Give back exactly the lines of the material below that start at the line containing "C3: 470nF (0V, N010) -> 470nF (N010, N011)" and end at the line containing "C6: none -> 470nF (X0, Y3)", and no others.

◆ **Records supplied**:
━━━━━━━━━━━━━━━━━━━━━━━━━━━━━━
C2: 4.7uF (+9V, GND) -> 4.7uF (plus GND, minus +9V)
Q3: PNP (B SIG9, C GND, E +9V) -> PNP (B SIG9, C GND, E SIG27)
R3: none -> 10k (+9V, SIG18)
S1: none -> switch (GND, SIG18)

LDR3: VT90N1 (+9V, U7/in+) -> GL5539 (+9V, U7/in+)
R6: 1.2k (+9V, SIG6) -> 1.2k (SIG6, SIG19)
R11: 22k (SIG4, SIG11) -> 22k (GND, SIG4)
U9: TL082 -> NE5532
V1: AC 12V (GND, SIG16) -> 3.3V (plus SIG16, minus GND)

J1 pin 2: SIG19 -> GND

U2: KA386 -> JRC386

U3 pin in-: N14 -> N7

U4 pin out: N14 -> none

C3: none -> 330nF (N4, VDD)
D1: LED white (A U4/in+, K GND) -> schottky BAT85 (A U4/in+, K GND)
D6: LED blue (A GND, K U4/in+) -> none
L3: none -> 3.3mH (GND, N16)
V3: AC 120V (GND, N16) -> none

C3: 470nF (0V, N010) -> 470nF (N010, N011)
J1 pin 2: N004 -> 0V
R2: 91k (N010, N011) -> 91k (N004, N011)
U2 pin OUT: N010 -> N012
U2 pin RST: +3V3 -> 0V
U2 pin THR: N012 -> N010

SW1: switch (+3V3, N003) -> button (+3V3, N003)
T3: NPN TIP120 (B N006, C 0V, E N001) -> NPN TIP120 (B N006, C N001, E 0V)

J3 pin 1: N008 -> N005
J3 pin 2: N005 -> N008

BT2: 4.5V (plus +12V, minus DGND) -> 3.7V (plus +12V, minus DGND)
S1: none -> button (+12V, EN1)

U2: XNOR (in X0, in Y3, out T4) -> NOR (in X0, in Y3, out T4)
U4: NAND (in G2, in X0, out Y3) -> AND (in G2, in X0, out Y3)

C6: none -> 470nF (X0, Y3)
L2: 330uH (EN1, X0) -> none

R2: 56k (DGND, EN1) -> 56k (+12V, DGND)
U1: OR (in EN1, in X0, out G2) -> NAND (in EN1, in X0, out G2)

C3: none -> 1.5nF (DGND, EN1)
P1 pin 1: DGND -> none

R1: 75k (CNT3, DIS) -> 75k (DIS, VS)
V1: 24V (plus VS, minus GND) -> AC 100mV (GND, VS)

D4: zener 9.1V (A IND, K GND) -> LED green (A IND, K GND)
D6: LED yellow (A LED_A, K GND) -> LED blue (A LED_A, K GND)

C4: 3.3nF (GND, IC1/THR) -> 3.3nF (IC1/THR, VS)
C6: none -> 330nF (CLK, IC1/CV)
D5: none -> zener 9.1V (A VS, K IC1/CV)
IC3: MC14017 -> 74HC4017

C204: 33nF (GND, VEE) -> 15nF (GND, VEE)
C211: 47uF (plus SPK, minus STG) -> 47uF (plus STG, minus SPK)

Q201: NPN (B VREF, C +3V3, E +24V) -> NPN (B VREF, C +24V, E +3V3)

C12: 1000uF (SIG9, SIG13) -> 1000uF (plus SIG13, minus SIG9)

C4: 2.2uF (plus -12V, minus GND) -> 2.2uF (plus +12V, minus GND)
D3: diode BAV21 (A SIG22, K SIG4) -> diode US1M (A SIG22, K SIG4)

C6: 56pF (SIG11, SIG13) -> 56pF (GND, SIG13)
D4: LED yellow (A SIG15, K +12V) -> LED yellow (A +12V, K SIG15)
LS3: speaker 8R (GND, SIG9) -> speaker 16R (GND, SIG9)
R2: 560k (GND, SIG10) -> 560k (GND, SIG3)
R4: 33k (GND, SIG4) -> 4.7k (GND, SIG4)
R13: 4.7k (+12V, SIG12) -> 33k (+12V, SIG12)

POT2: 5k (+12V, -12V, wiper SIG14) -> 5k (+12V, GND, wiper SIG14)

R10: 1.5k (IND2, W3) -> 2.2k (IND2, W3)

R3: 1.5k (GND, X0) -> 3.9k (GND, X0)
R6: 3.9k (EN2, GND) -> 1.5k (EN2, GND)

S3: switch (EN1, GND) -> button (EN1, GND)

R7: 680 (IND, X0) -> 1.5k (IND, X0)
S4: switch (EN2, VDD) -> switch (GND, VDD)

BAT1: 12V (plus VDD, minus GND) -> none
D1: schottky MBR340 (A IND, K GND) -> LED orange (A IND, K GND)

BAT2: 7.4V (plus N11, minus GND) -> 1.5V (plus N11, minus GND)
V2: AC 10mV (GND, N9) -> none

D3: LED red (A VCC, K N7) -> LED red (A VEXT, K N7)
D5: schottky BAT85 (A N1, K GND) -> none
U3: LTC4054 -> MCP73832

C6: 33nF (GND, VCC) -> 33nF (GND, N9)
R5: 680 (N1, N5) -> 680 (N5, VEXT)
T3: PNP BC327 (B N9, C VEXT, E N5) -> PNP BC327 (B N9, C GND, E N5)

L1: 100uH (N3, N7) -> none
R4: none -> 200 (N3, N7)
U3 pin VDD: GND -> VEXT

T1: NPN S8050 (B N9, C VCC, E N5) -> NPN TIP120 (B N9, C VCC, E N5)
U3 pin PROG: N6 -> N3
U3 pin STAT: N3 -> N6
━━━━━━━━━━━━━━━━━━━━━━━━━━━━━━
◆ **Output**:
C3: 470nF (0V, N010) -> 470nF (N010, N011)
J1 pin 2: N004 -> 0V
R2: 91k (N010, N011) -> 91k (N004, N011)
U2 pin OUT: N010 -> N012
U2 pin RST: +3V3 -> 0V
U2 pin THR: N012 -> N010

SW1: switch (+3V3, N003) -> button (+3V3, N003)
T3: NPN TIP120 (B N006, C 0V, E N001) -> NPN TIP120 (B N006, C N001, E 0V)

J3 pin 1: N008 -> N005
J3 pin 2: N005 -> N008

BT2: 4.5V (plus +12V, minus DGND) -> 3.7V (plus +12V, minus DGND)
S1: none -> button (+12V, EN1)

U2: XNOR (in X0, in Y3, out T4) -> NOR (in X0, in Y3, out T4)
U4: NAND (in G2, in X0, out Y3) -> AND (in G2, in X0, out Y3)

C6: none -> 470nF (X0, Y3)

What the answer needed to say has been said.